Your objective:
Gather each line in the entries that includes the string "turquoise".

[Recorded data]
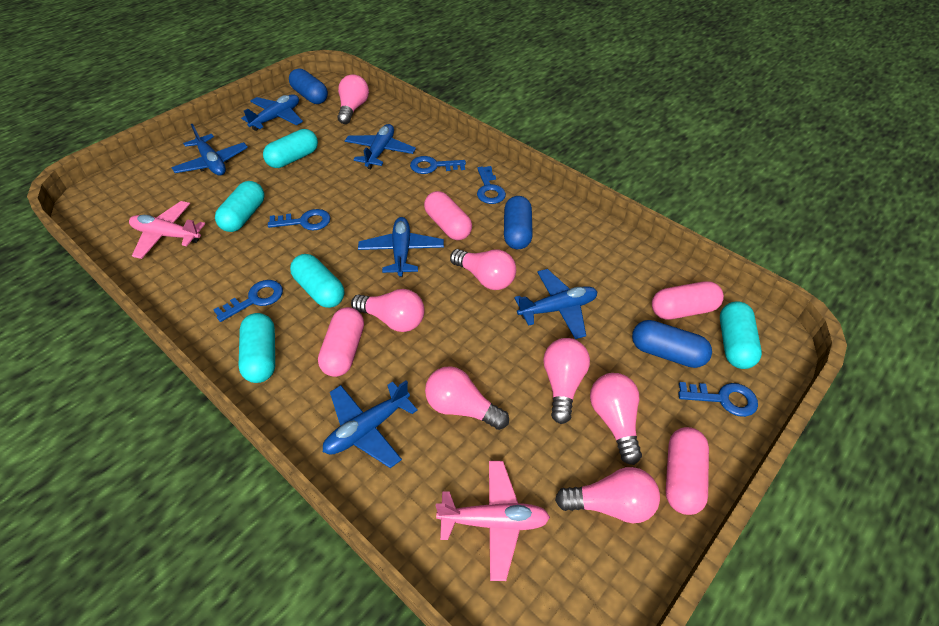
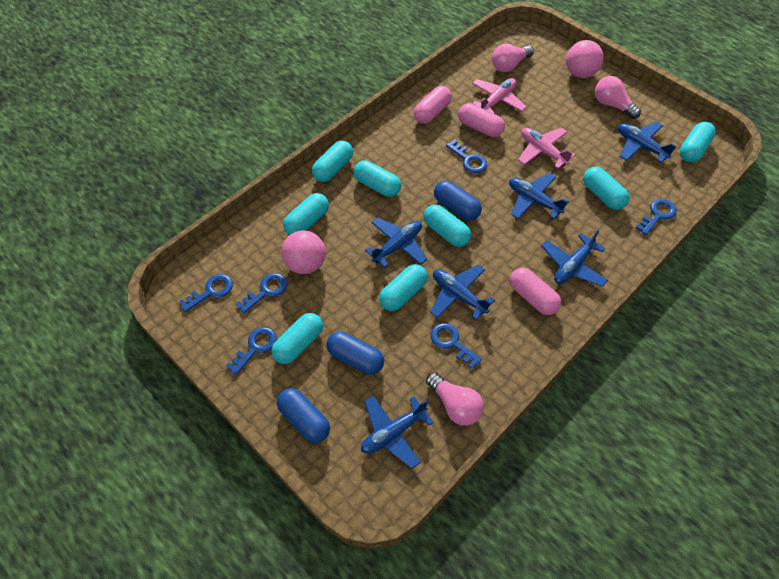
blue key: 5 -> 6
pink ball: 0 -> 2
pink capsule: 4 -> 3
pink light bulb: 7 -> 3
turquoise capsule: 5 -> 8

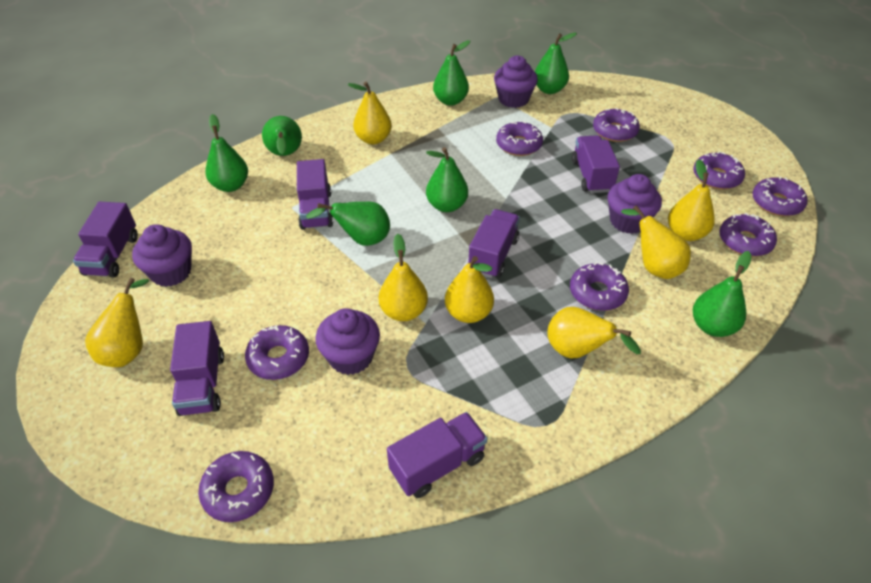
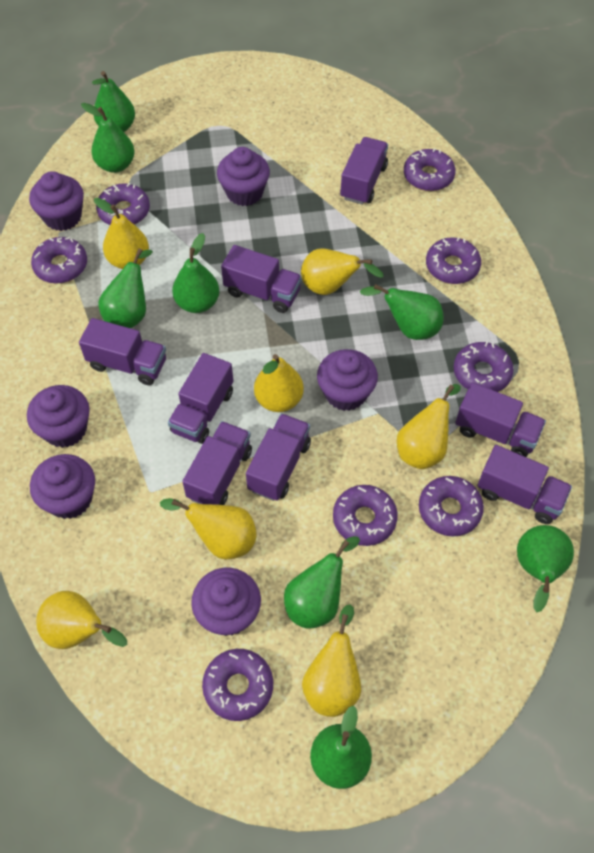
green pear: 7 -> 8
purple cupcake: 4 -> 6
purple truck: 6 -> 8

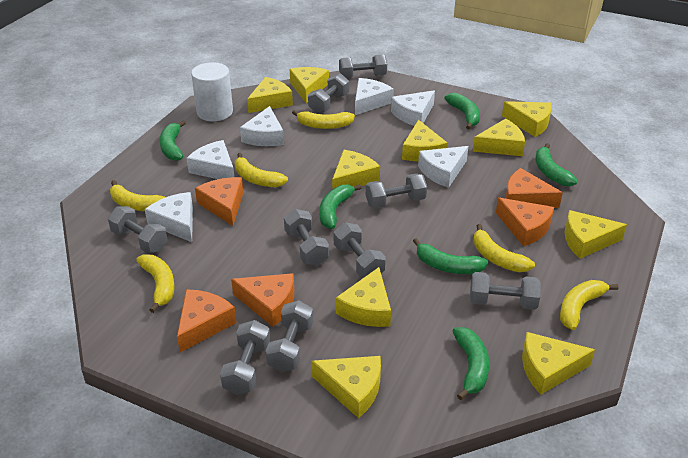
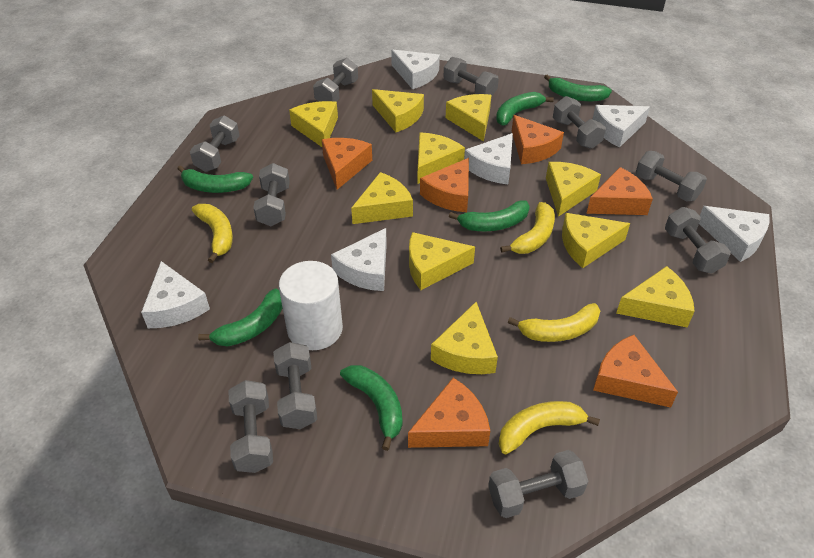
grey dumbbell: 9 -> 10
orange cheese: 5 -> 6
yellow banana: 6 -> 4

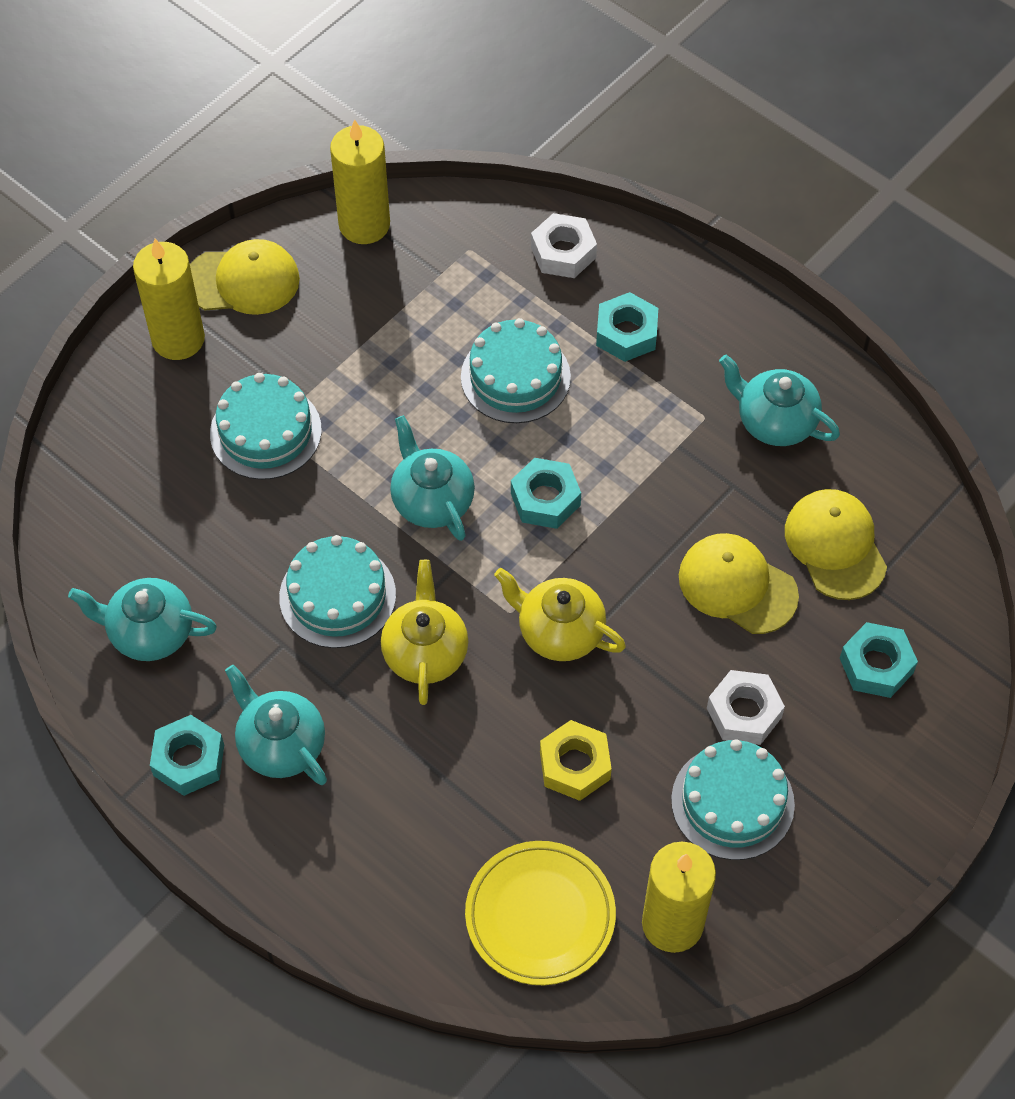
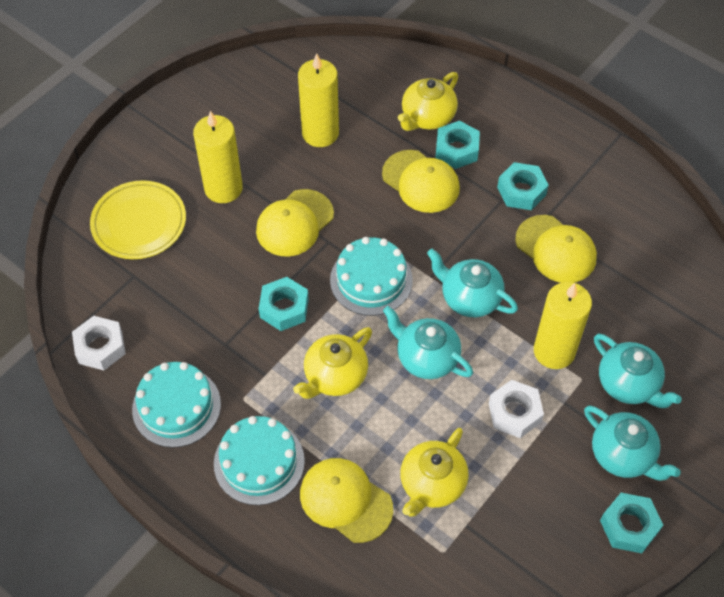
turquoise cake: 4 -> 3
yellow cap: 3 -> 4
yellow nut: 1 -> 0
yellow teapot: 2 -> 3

Exercise output:
turquoise capsule: 5 -> 8
turquoise cake: 4 -> 3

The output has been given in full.